Data:
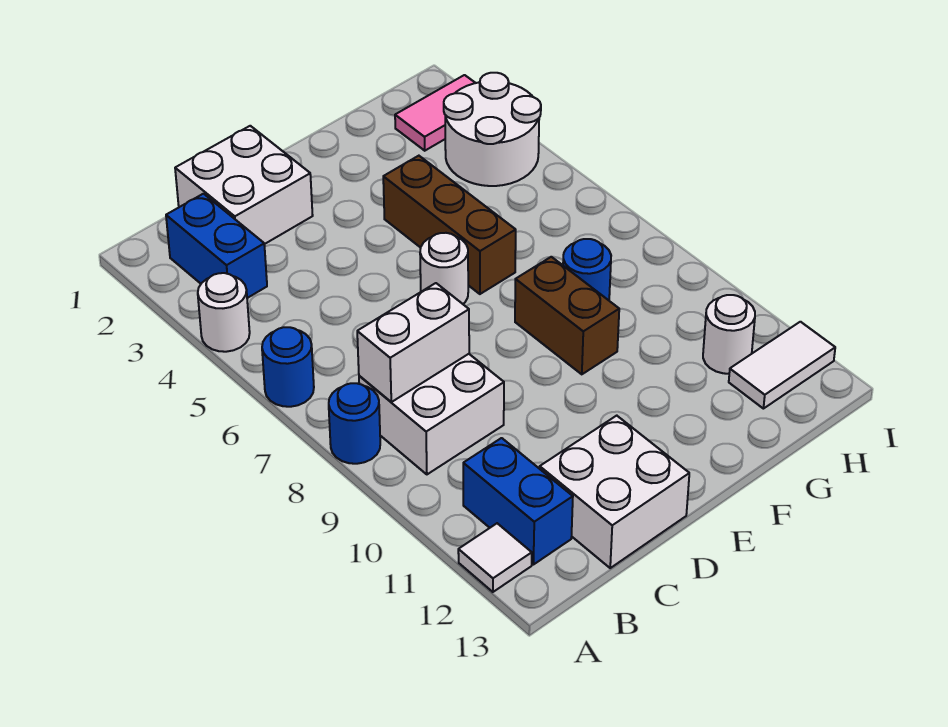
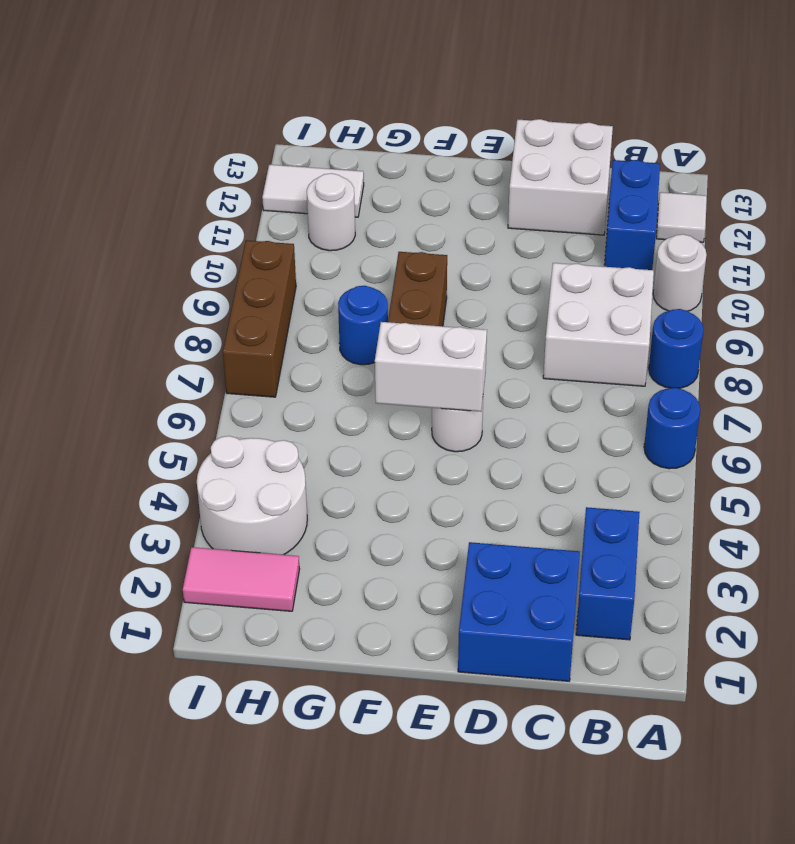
white round brick A4 level 1 -> white round brick A10 level 1
white brick B8:C8 level 2 -> white brick E6:F6 level 2
white brick C1:D2 level 1 -> blue brick C1:D2 level 1
brown brick F4:F6 level 1 -> brown brick I7:I9 level 1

About this exercise:
Among the lines above, find those with the string "white" and copy them.

Written solution:
white round brick A4 level 1 -> white round brick A10 level 1
white brick B8:C8 level 2 -> white brick E6:F6 level 2
white brick C1:D2 level 1 -> blue brick C1:D2 level 1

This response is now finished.